● **What the task requires**
Go to the line below containing "none -> yellow 1x1 brick [485,452,559,534]" and print exactly from there through the line containing "none -> green 1x1 cone [495,396,548,481]", both included. Print nothing else.

Records from a dataset:
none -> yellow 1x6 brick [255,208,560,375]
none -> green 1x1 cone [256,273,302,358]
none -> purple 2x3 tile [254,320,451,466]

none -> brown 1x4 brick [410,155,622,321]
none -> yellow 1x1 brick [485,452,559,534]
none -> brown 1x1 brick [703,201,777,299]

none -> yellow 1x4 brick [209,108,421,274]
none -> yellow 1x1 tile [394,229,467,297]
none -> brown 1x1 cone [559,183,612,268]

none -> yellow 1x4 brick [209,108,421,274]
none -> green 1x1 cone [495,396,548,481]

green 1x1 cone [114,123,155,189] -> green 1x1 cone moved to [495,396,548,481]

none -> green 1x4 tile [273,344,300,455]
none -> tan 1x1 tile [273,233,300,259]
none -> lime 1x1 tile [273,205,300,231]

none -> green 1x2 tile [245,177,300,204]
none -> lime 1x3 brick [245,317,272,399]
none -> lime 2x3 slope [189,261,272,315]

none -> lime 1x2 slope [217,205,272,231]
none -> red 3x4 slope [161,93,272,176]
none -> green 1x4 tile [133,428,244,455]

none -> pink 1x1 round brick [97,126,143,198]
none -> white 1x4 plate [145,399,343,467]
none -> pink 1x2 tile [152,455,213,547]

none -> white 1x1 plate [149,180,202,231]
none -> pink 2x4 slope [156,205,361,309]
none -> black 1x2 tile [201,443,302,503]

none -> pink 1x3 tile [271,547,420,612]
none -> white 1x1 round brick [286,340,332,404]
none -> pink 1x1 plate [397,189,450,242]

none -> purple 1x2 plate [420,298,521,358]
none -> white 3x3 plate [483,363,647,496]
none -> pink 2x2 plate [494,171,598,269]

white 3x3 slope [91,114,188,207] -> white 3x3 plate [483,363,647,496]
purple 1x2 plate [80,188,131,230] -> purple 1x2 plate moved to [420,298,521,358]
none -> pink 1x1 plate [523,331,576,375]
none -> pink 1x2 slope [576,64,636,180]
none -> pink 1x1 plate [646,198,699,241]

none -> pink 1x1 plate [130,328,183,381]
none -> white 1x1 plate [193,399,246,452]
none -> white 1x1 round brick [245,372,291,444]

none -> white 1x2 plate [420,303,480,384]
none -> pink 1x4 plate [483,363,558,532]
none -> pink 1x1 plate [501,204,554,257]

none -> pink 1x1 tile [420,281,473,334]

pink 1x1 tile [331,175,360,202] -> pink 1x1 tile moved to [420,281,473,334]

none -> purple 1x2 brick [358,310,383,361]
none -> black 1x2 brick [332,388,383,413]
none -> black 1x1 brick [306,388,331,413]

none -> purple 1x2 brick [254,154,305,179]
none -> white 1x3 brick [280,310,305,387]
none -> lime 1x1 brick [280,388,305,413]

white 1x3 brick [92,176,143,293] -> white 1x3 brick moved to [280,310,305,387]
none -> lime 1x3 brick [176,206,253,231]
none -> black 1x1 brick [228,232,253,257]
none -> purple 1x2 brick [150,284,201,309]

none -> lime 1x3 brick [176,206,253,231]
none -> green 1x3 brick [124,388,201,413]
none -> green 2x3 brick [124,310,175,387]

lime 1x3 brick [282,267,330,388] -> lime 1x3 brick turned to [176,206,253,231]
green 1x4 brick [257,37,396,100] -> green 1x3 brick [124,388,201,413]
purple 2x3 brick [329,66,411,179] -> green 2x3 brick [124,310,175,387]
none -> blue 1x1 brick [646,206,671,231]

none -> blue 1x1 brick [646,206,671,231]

● **Answer section**
none -> yellow 1x1 brick [485,452,559,534]
none -> brown 1x1 brick [703,201,777,299]

none -> yellow 1x4 brick [209,108,421,274]
none -> yellow 1x1 tile [394,229,467,297]
none -> brown 1x1 cone [559,183,612,268]

none -> yellow 1x4 brick [209,108,421,274]
none -> green 1x1 cone [495,396,548,481]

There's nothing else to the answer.